*TASK TO CARRY OUT*
Every word in the data below belongs in your copy, exactly as given; the pictures do not.

*RECORDS TO PROCESS*
######

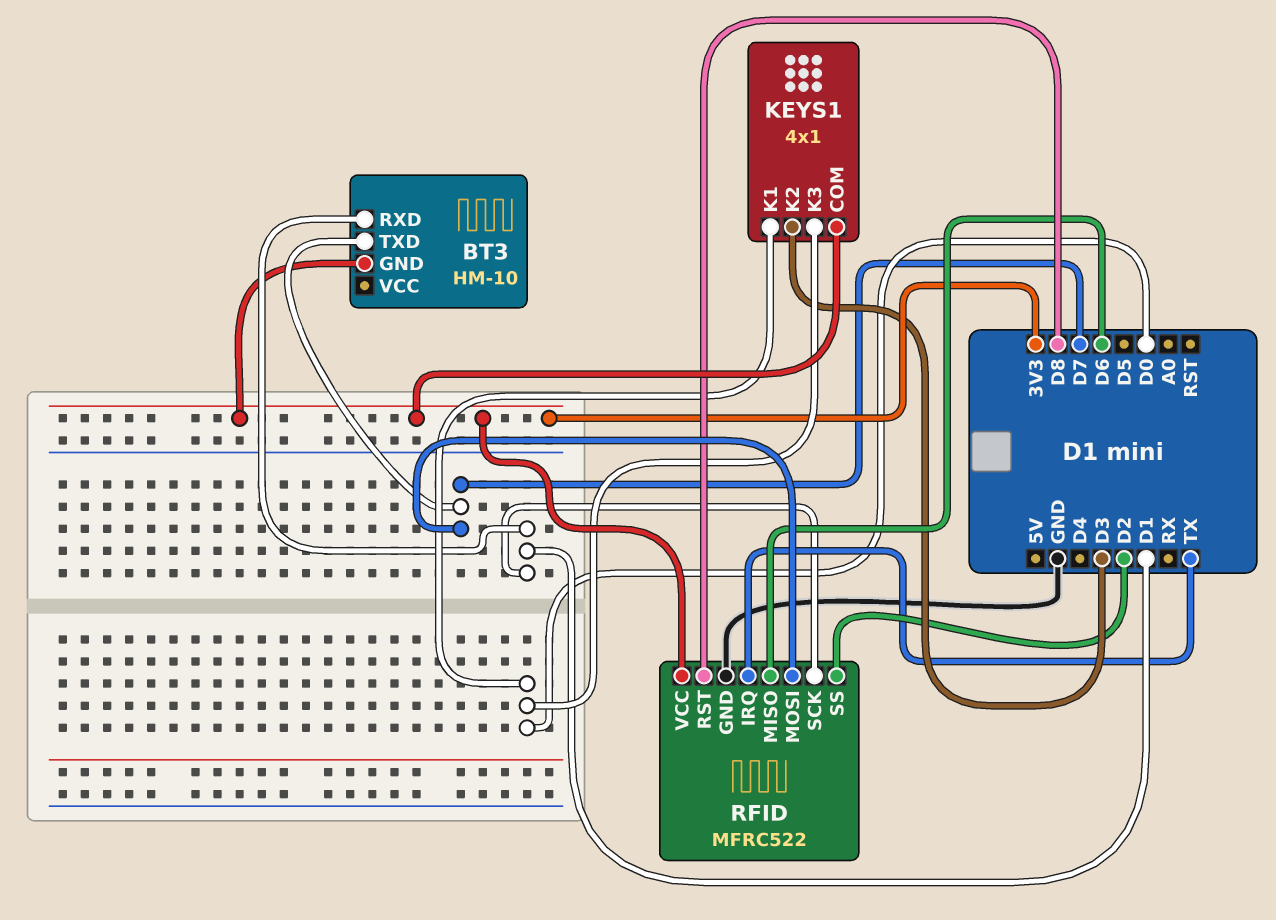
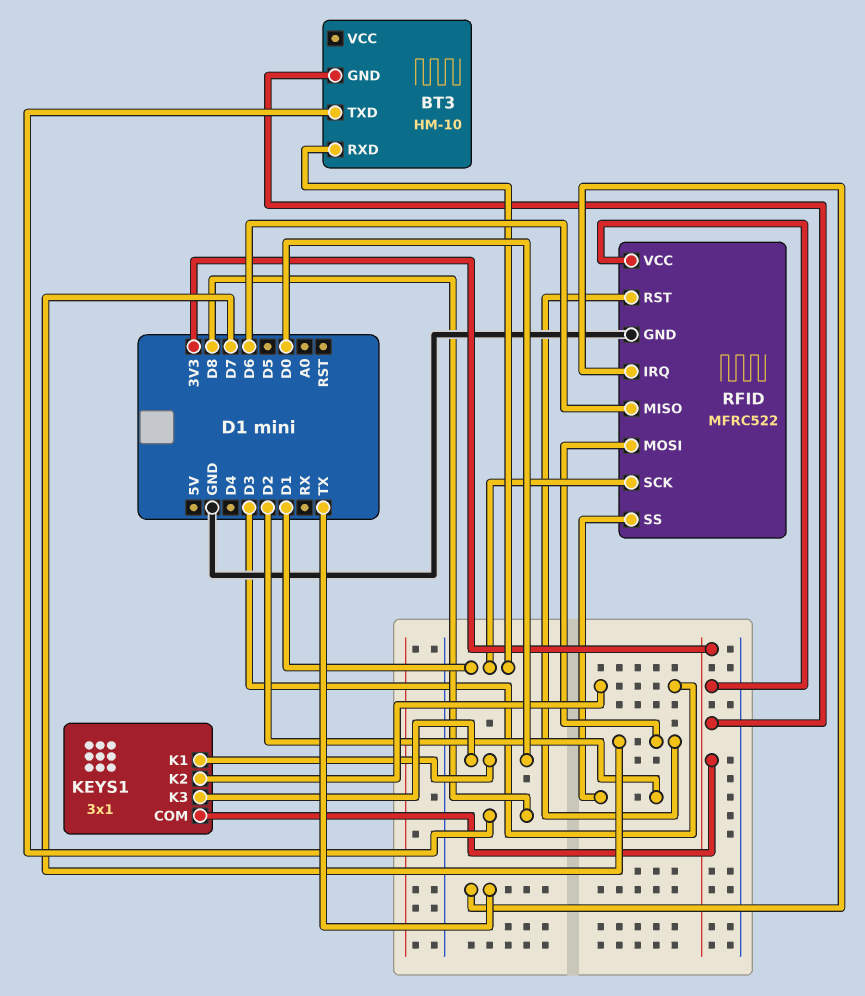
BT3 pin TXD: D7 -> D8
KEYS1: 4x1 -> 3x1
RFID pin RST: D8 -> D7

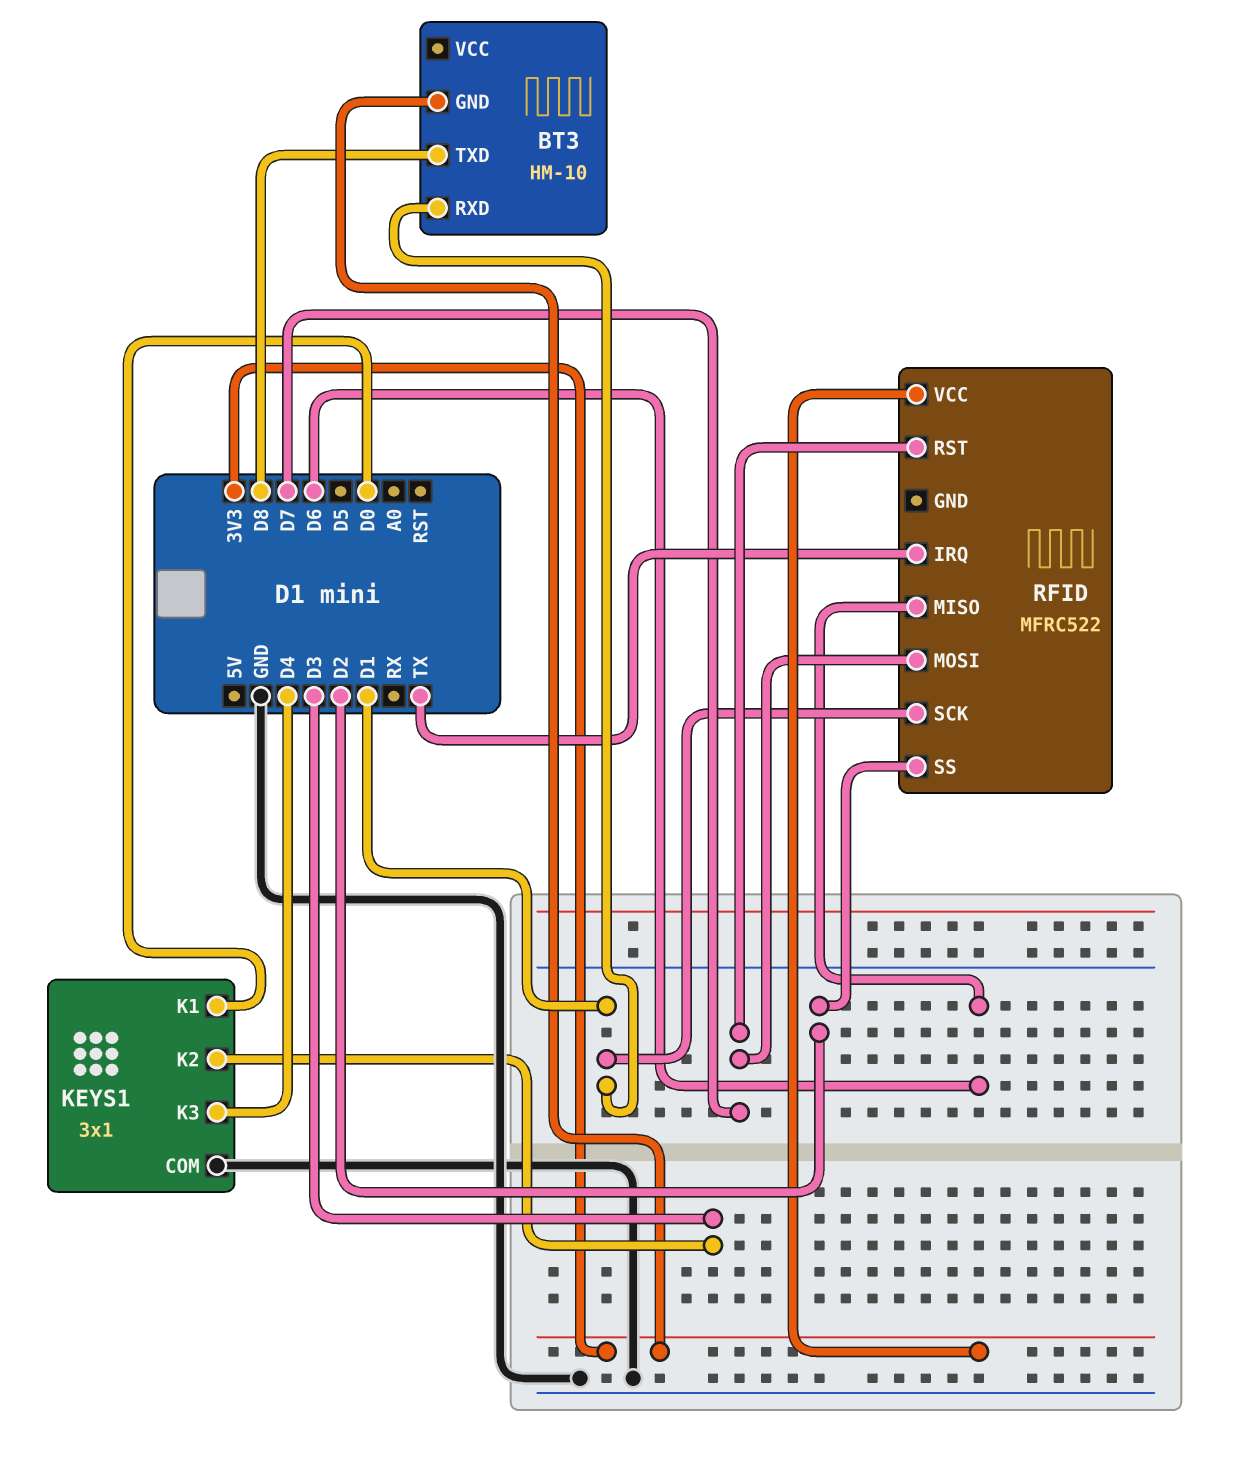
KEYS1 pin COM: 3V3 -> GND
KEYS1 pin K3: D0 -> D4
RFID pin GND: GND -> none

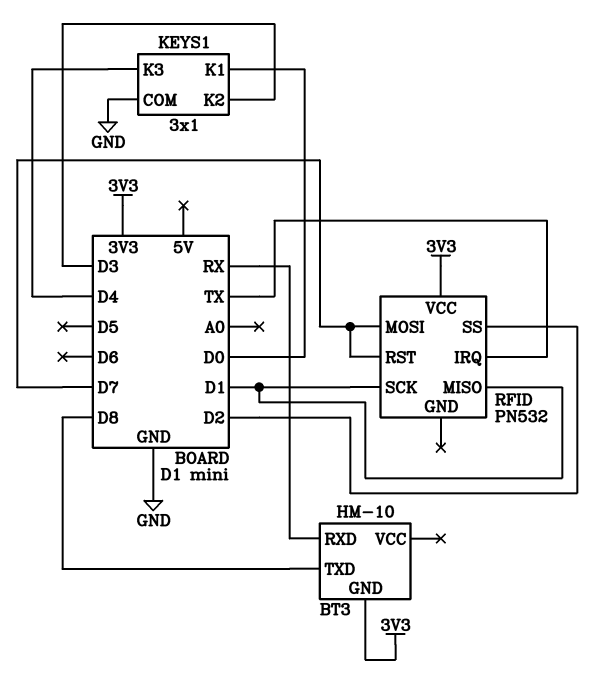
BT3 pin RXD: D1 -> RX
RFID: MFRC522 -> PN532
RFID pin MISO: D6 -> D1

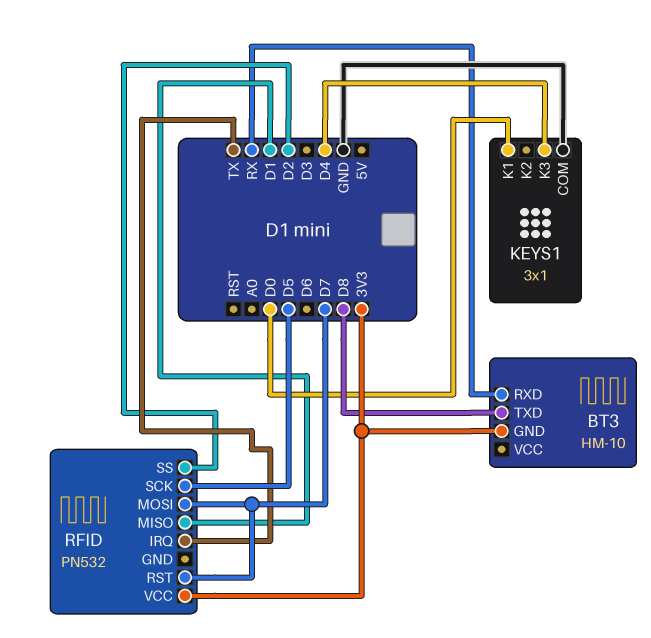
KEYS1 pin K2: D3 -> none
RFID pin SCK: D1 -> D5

######

*ANSWER AREA*
BT3 pin TXD: D7 -> D8
KEYS1: 4x1 -> 3x1
RFID pin RST: D8 -> D7

KEYS1 pin COM: 3V3 -> GND
KEYS1 pin K3: D0 -> D4
RFID pin GND: GND -> none

BT3 pin RXD: D1 -> RX
RFID: MFRC522 -> PN532
RFID pin MISO: D6 -> D1

KEYS1 pin K2: D3 -> none
RFID pin SCK: D1 -> D5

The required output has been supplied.